| Task details |
Restate the following records word for word without images.

+++++

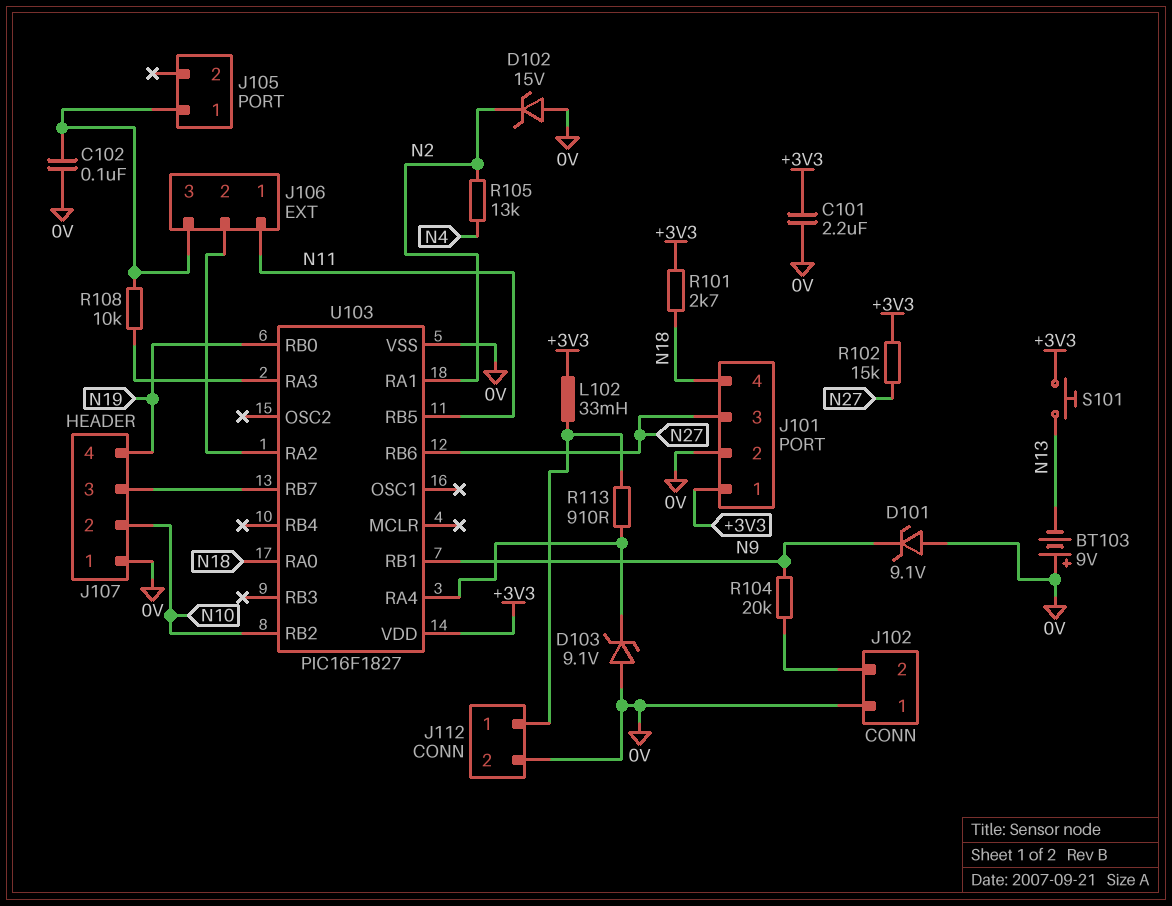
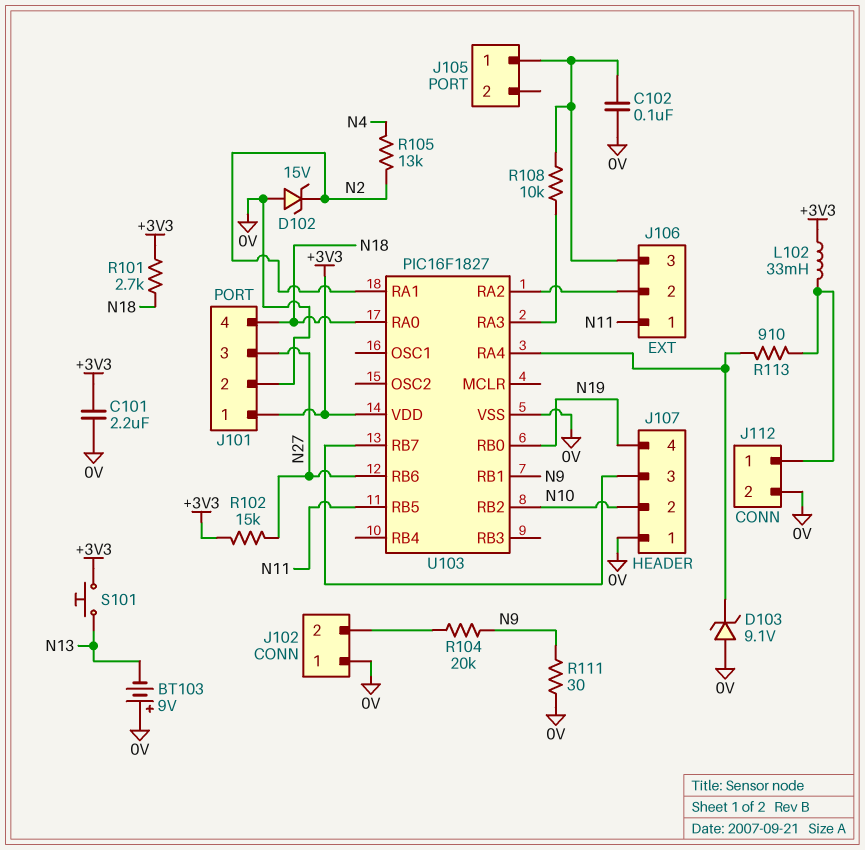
D101: zener 9.1V (A 0V, K N9) -> none
R111: none -> 30 (0V, N9)

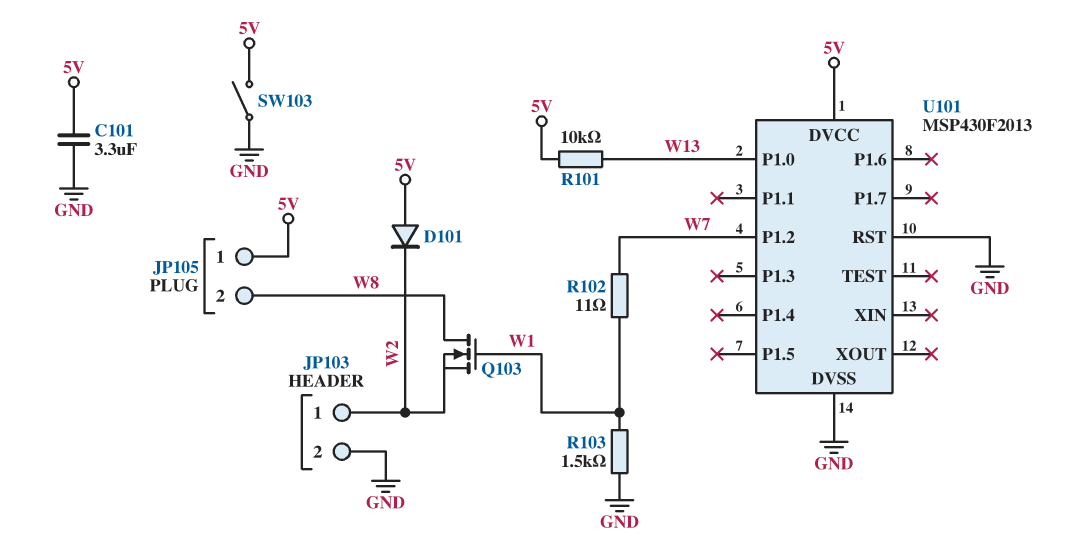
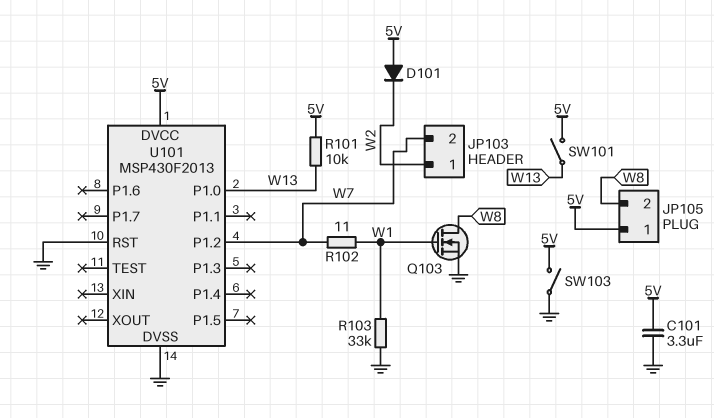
JP103 pin 2: GND -> W7
Q103: NMOS (G W1, D W8, S W2) -> NMOS (G W1, D W8, S GND)
R103: 1.5k (GND, W1) -> 33k (GND, W1)
SW101: none -> switch (5V, W13)

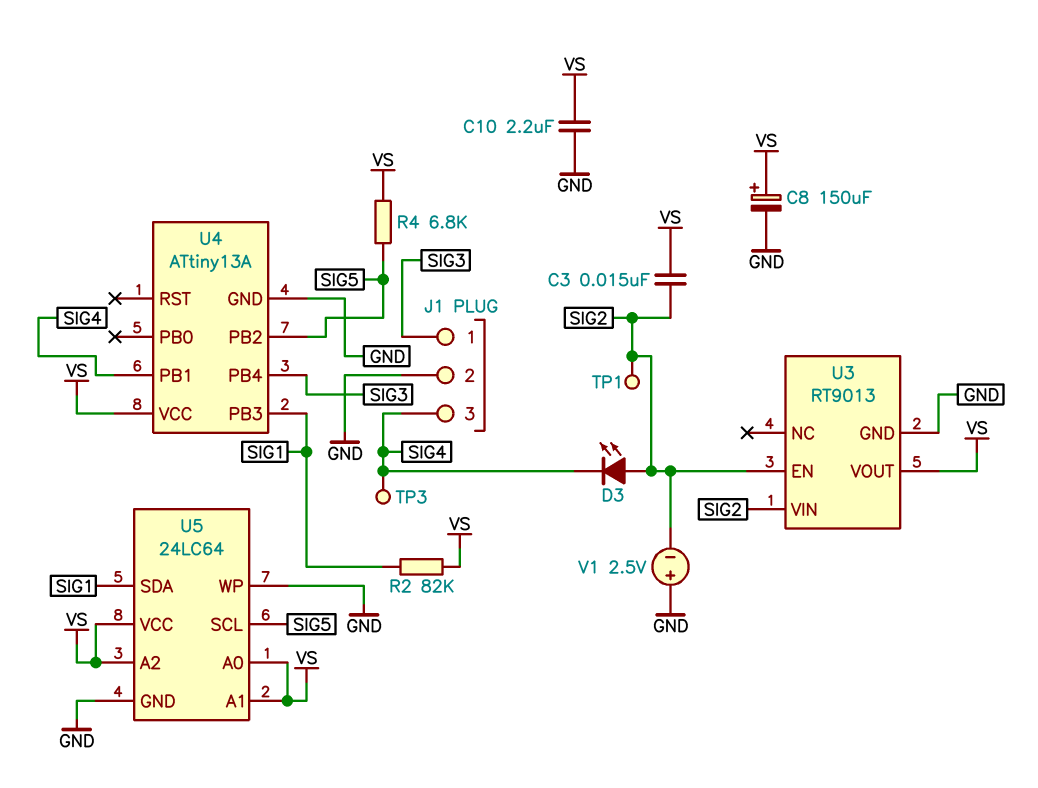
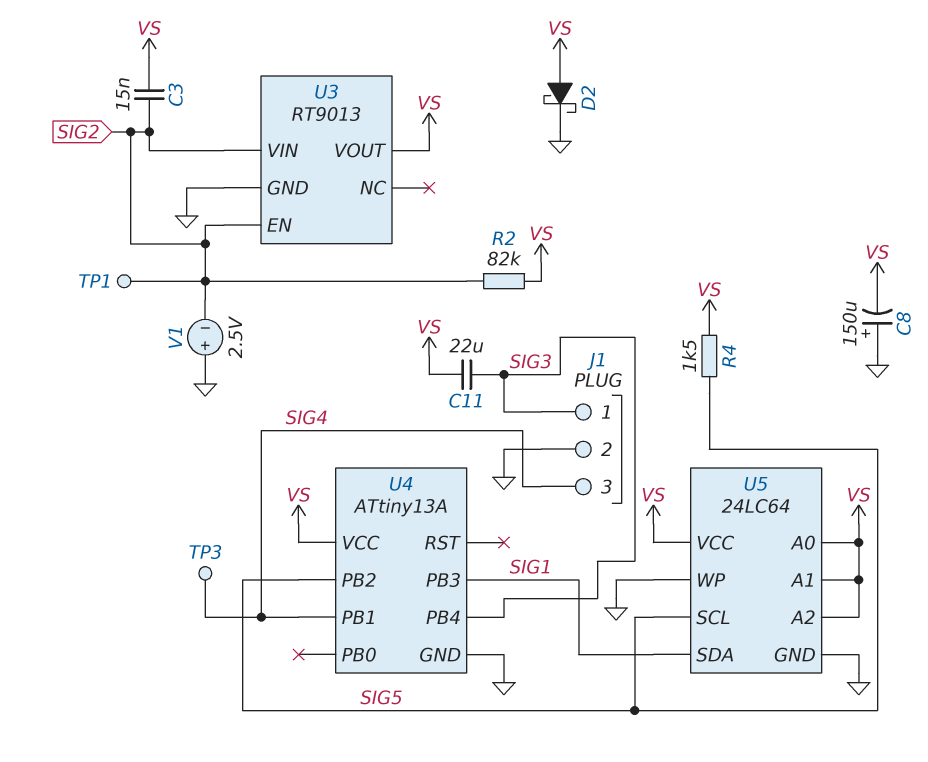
C8: 150uF (plus VS, minus GND) -> 150uF (plus GND, minus VS)
C10: 2.2uF (GND, VS) -> none
C11: none -> 22uF (SIG3, VS)
D2: none -> schottky (A VS, K GND)
D3: LED (A SIG2, K SIG4) -> none
R2: 82k (SIG1, VS) -> 82k (SIG2, VS)
R4: 6.8k (SIG5, VS) -> 1.5k (SIG5, VS)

+++++

| Task output |
D101: zener 9.1V (A 0V, K N9) -> none
R111: none -> 30 (0V, N9)

JP103 pin 2: GND -> W7
Q103: NMOS (G W1, D W8, S W2) -> NMOS (G W1, D W8, S GND)
R103: 1.5k (GND, W1) -> 33k (GND, W1)
SW101: none -> switch (5V, W13)

C8: 150uF (plus VS, minus GND) -> 150uF (plus GND, minus VS)
C10: 2.2uF (GND, VS) -> none
C11: none -> 22uF (SIG3, VS)
D2: none -> schottky (A VS, K GND)
D3: LED (A SIG2, K SIG4) -> none
R2: 82k (SIG1, VS) -> 82k (SIG2, VS)
R4: 6.8k (SIG5, VS) -> 1.5k (SIG5, VS)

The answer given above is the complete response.